__What you will do__
Set down exactly the lines of the listing below that begin at the one containing "(432, 188) = (386, 243): pink" and end at the last line, both included.

__Data extract__
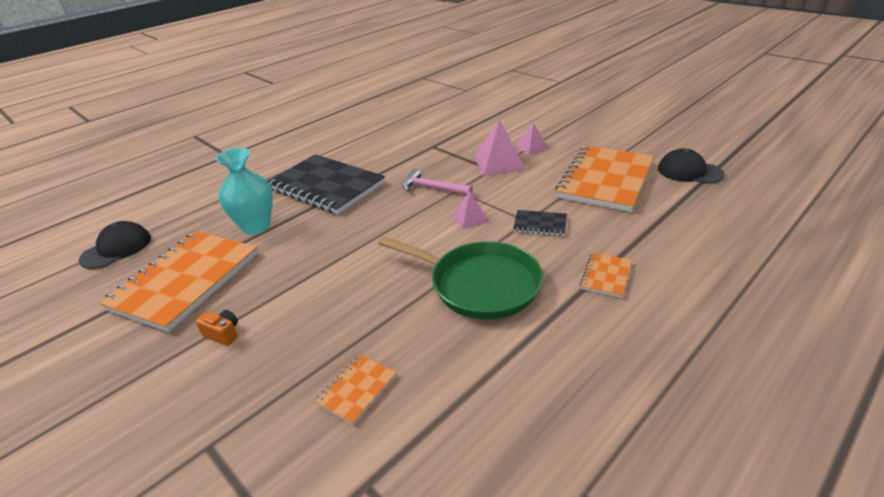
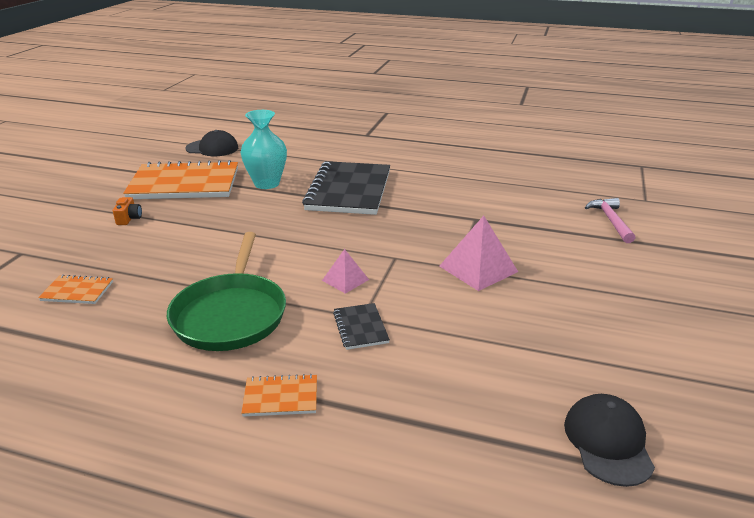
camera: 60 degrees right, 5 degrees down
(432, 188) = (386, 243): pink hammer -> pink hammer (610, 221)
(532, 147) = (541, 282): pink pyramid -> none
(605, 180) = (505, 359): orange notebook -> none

__Written response__
(432, 188) = (386, 243): pink hammer -> pink hammer (610, 221)
(532, 147) = (541, 282): pink pyramid -> none
(605, 180) = (505, 359): orange notebook -> none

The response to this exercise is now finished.